Exercise goal: Which lines below fall between the one containing "green pyramid [507,382,593,465]" and the one containing "none -> turquoise"? Repeat them exactly, counting both of those lines, and add nothing else.

Records from a collection:
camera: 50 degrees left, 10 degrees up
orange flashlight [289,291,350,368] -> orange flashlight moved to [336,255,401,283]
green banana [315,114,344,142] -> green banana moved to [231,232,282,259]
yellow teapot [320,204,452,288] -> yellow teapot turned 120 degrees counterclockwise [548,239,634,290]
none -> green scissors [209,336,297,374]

==

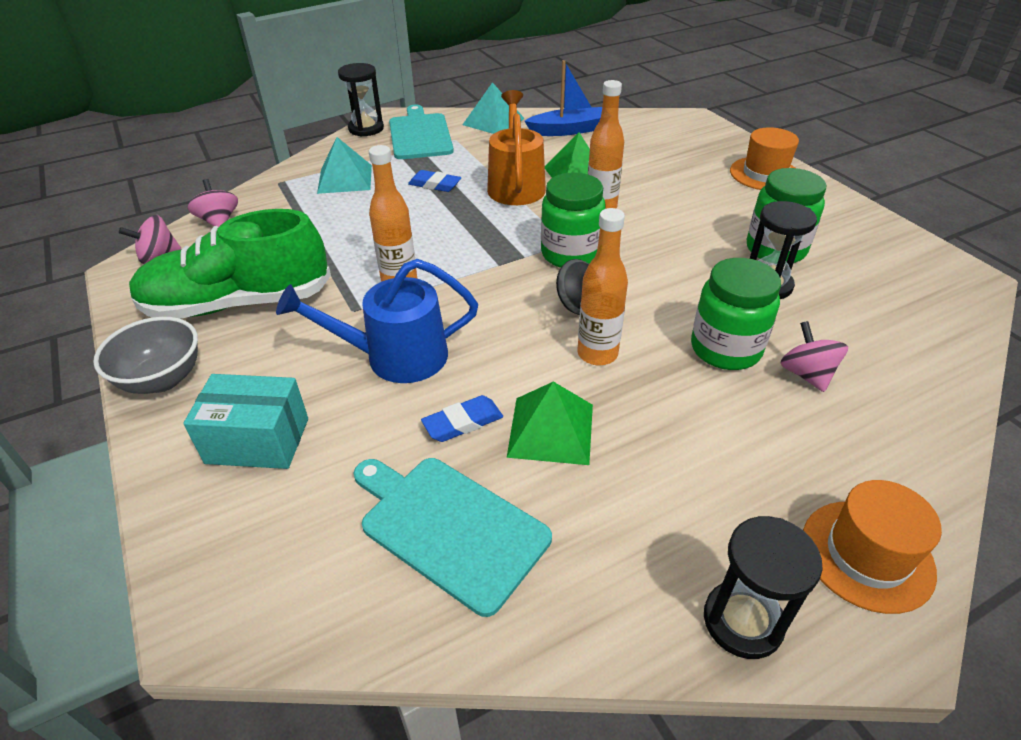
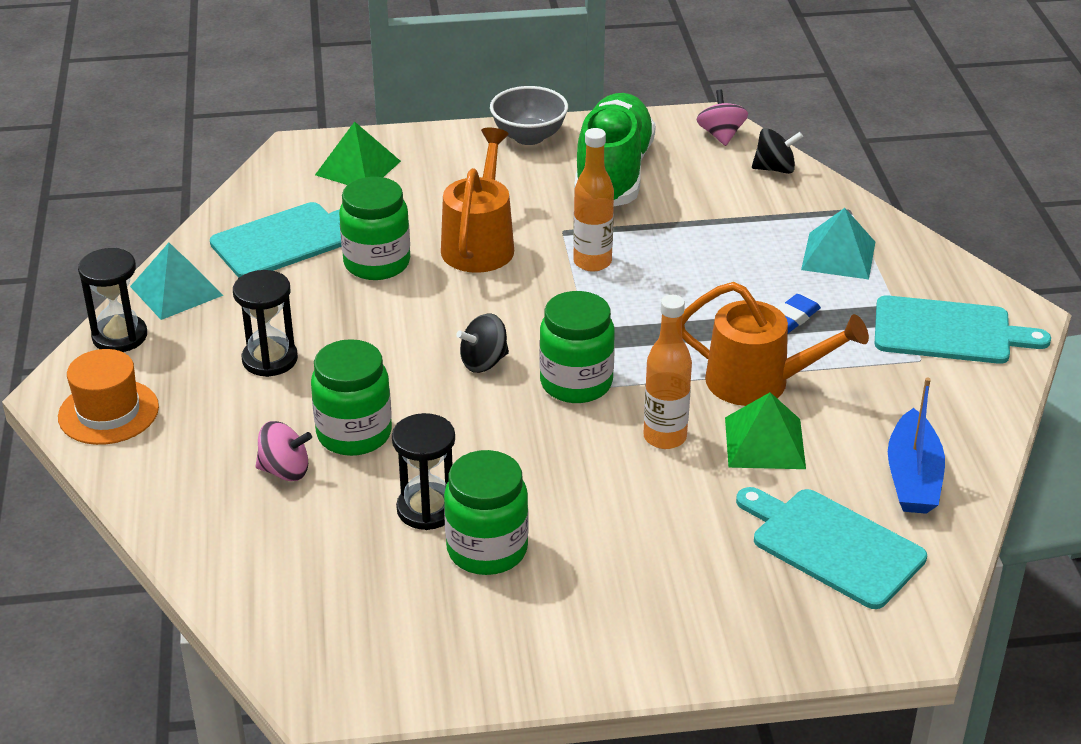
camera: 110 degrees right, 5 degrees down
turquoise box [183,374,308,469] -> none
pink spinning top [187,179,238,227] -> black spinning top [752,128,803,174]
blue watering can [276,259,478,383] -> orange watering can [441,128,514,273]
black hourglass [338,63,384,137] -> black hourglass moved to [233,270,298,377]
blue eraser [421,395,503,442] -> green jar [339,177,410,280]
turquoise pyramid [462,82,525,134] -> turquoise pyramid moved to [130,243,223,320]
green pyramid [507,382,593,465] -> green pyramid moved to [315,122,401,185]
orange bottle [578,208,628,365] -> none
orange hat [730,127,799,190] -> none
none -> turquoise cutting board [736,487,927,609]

The completed task:
green pyramid [507,382,593,465] -> green pyramid moved to [315,122,401,185]
orange bottle [578,208,628,365] -> none
orange hat [730,127,799,190] -> none
none -> turquoise cutting board [736,487,927,609]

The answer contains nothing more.